Work request = Restate, exactly as written, the entries below from the line that holds "none -> black brick D5 level 1" through the line that holds "green round brick F6". Pictures are not part of the copy.

Provided entries =
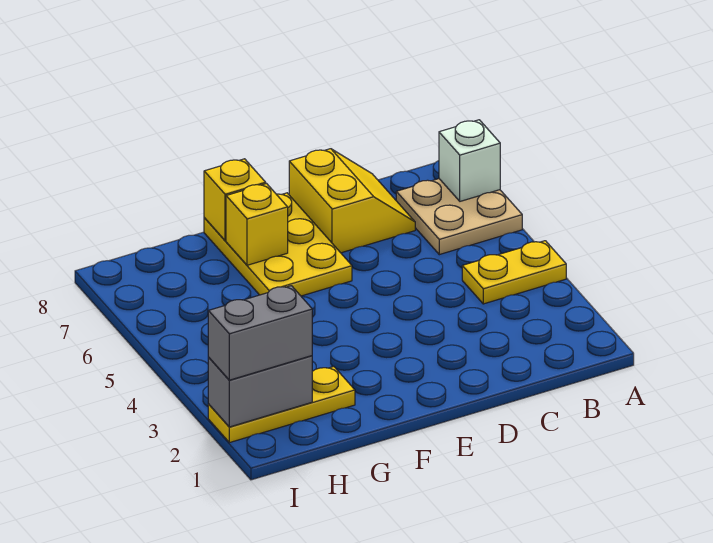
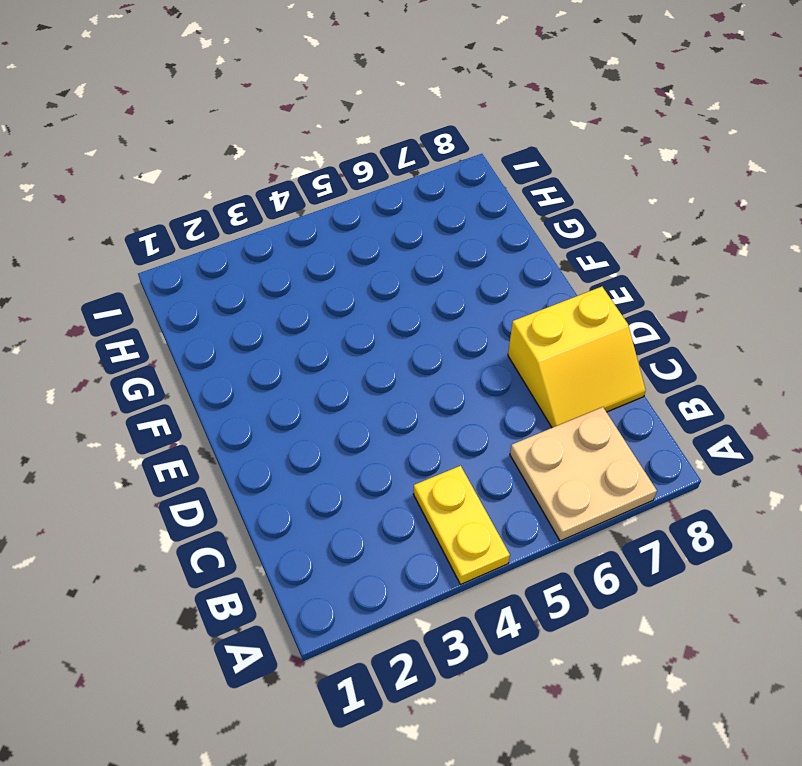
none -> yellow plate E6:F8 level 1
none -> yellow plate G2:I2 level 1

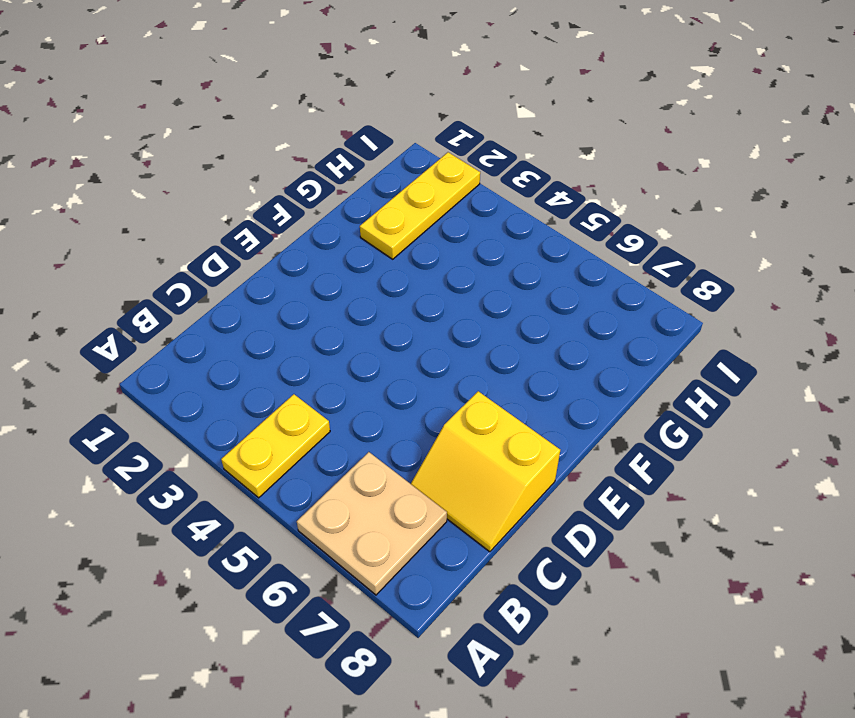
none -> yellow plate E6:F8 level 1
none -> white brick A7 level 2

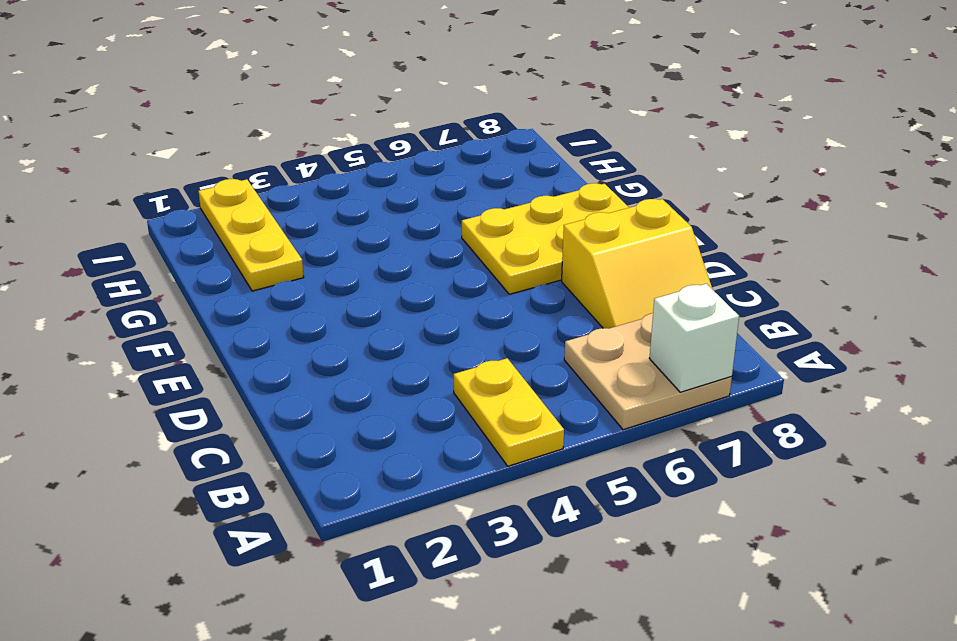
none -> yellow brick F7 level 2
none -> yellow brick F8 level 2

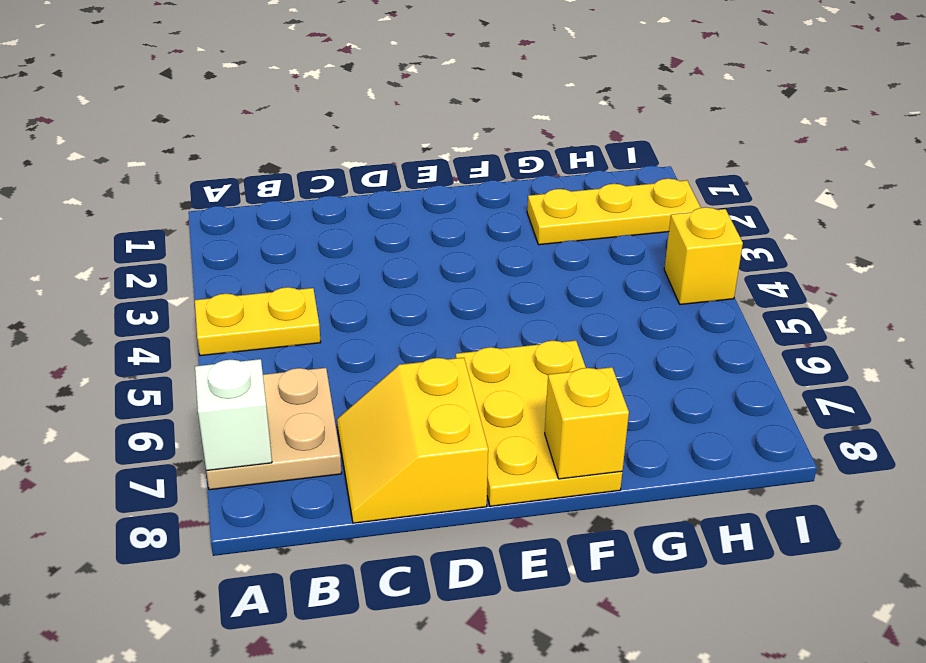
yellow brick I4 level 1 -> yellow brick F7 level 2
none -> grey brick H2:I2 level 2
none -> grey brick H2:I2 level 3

--

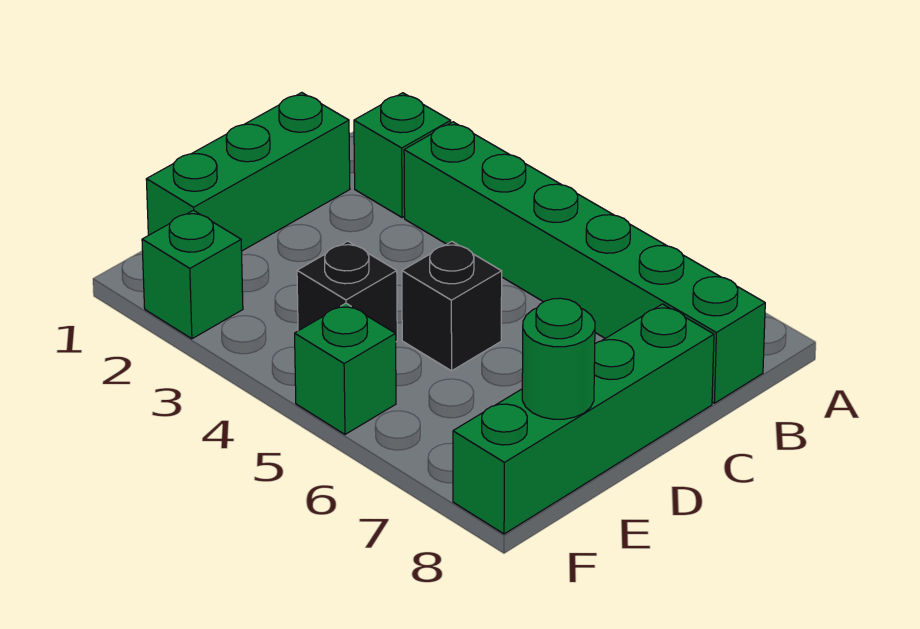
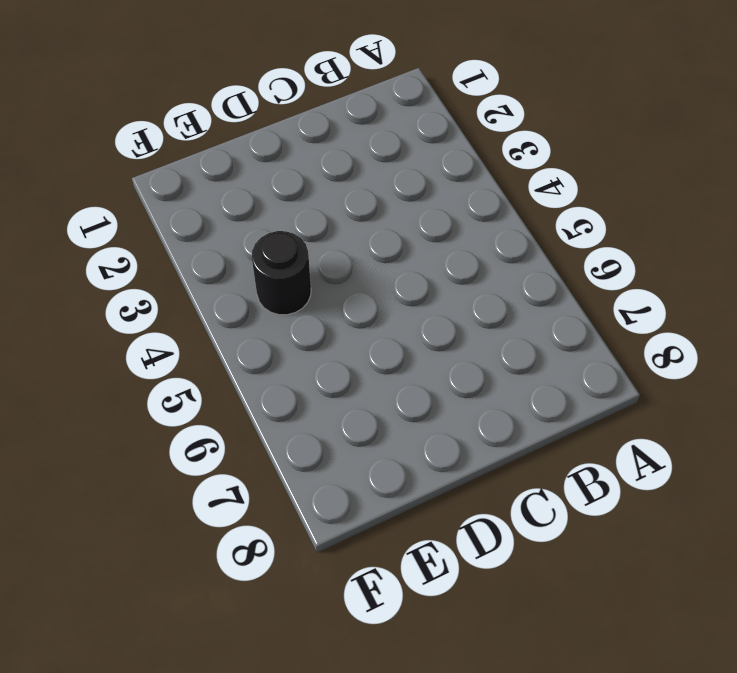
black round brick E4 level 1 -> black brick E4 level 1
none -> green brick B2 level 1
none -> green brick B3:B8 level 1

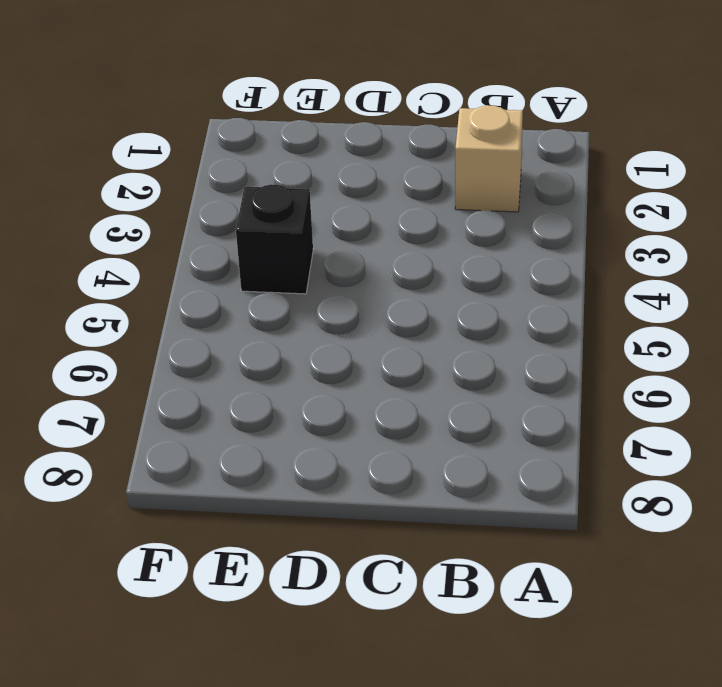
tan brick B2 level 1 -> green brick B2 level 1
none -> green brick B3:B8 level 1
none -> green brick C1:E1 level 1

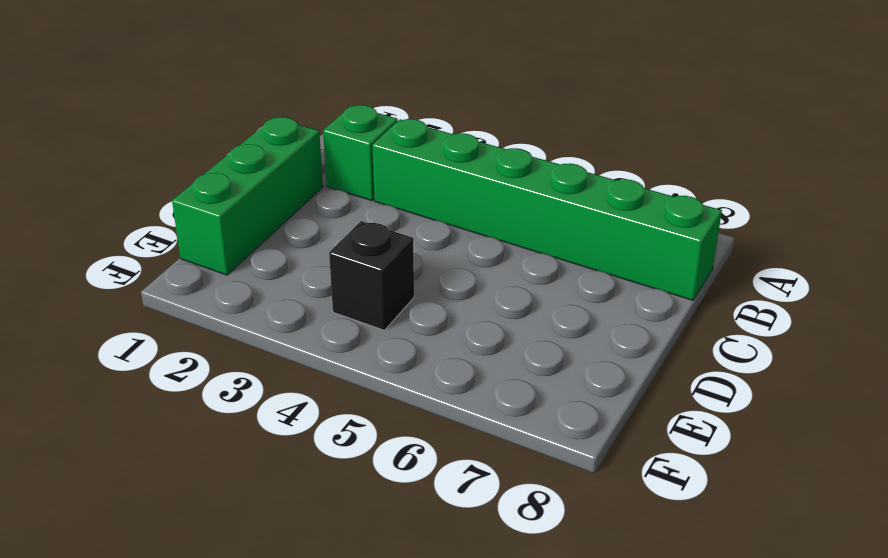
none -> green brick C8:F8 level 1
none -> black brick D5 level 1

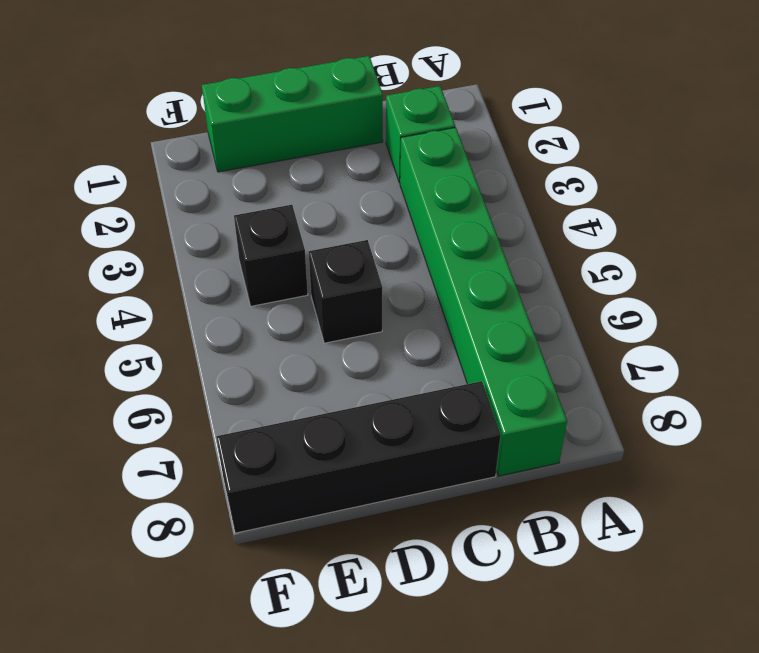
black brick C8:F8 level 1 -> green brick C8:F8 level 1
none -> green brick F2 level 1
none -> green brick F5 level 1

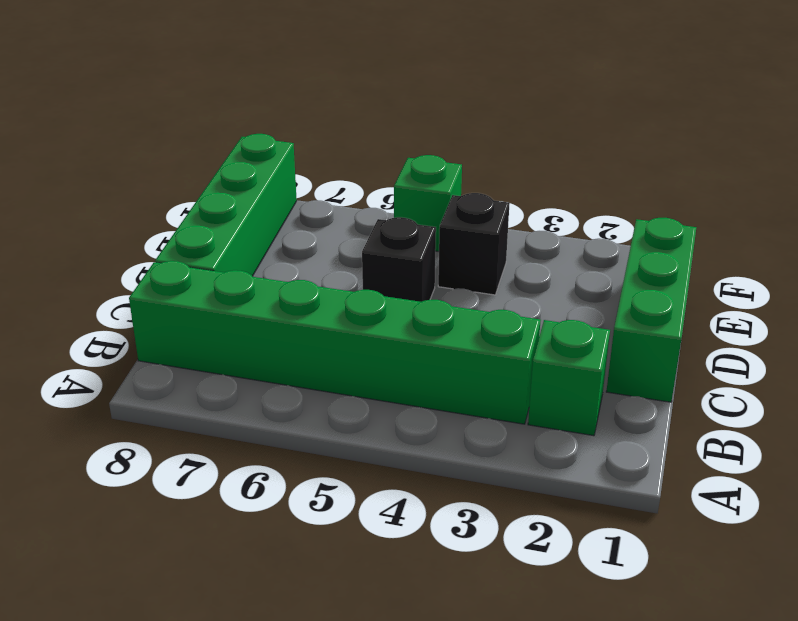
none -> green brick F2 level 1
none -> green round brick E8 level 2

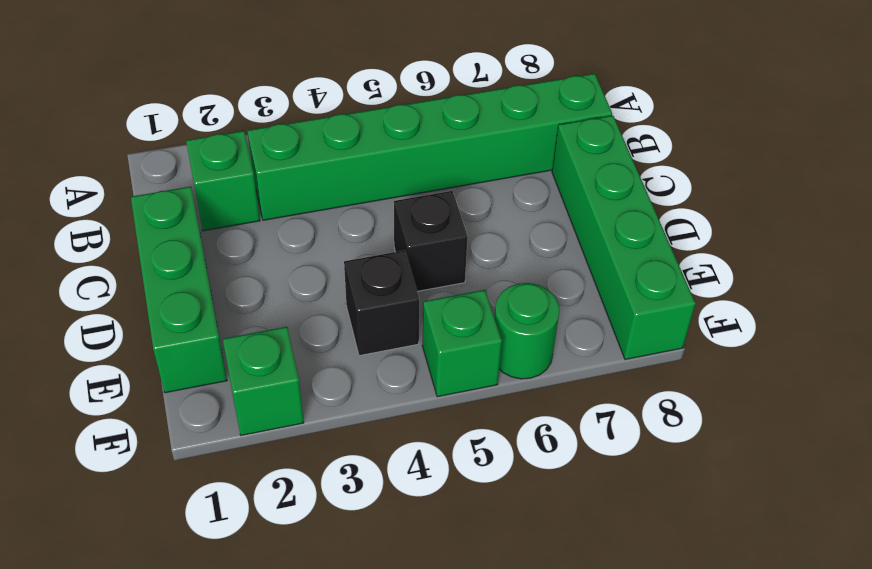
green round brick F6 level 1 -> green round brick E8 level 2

Response to the task =
none -> black brick D5 level 1

black brick C8:F8 level 1 -> green brick C8:F8 level 1
none -> green brick F2 level 1
none -> green brick F5 level 1

none -> green brick F2 level 1
none -> green round brick E8 level 2

green round brick F6 level 1 -> green round brick E8 level 2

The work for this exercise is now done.